Prompt -
Make an exact transcript of the lines in the data below, starting with the one containing "yellow rectangle: moved 2 px left" and going on through the one containing "green semicircle: moved 7 px right", with both included and the pictures left out.

Start of Extracted data

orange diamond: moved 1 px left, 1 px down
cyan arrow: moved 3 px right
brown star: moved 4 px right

End of Extracted data
Start of Extracted data

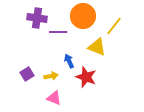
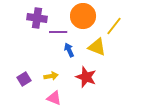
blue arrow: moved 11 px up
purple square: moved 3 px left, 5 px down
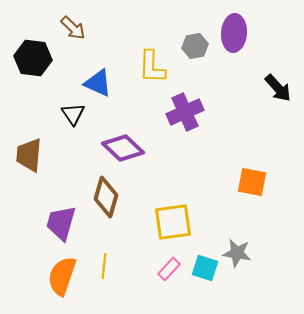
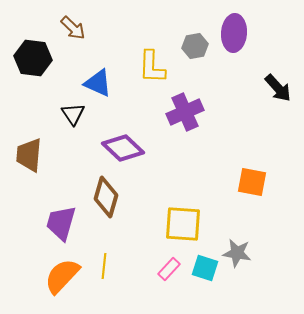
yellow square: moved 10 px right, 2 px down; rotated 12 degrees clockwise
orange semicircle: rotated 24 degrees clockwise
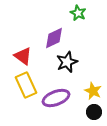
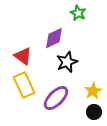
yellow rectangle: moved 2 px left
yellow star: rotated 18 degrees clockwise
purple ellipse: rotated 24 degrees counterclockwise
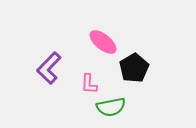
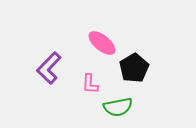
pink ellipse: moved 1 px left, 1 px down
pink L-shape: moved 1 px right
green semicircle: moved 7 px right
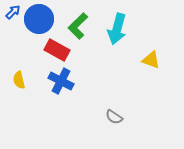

End of Extracted data

Your solution -
yellow rectangle: moved 2 px left
yellow star: rotated 18 degrees clockwise
purple ellipse: rotated 24 degrees counterclockwise
pink ellipse: moved 1 px left, 1 px down
pink L-shape: moved 1 px right
green semicircle: moved 7 px right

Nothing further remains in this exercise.